(TASK INSTRUCTIONS): Take the listing below and print exactly the lines starting at the line containing "grey brick D9:D11" and ending at the line containing "purple brick B5 level 3 -> none", both ends included, and no others.

+++ DATA IN THIS EXERCISE

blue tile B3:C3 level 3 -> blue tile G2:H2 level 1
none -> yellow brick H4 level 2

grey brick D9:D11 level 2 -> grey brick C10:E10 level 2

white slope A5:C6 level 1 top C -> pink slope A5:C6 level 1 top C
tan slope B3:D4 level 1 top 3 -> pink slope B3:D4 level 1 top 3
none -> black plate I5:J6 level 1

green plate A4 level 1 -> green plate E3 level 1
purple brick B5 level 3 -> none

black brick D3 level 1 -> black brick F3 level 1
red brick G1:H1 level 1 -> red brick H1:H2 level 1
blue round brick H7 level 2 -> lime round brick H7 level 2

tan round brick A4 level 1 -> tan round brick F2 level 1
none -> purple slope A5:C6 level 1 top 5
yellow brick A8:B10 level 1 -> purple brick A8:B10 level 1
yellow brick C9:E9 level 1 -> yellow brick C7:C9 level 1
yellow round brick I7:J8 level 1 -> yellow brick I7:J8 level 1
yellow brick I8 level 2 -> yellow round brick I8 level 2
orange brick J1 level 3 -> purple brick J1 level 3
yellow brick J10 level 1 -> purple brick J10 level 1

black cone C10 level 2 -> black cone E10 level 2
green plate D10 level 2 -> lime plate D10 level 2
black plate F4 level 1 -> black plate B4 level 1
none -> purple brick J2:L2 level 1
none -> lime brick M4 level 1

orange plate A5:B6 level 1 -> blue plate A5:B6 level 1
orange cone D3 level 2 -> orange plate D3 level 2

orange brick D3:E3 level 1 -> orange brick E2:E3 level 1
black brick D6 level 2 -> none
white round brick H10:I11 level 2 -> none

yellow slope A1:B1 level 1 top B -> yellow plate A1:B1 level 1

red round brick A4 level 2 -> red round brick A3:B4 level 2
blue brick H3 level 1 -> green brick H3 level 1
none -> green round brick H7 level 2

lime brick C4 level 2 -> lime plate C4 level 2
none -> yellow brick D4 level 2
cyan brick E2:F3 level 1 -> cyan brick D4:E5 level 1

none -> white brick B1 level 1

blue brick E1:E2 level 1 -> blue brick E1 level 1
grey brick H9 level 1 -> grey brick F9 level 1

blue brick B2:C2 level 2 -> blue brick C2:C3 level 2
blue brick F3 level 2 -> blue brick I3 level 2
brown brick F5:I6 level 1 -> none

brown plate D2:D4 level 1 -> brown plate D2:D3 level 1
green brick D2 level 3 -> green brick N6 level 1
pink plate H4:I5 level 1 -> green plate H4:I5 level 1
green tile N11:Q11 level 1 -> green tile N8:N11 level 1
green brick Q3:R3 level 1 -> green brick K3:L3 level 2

++++++

(EXERCISE OUTPUT):
grey brick D9:D11 level 2 -> grey brick C10:E10 level 2

white slope A5:C6 level 1 top C -> pink slope A5:C6 level 1 top C
tan slope B3:D4 level 1 top 3 -> pink slope B3:D4 level 1 top 3
none -> black plate I5:J6 level 1

green plate A4 level 1 -> green plate E3 level 1
purple brick B5 level 3 -> none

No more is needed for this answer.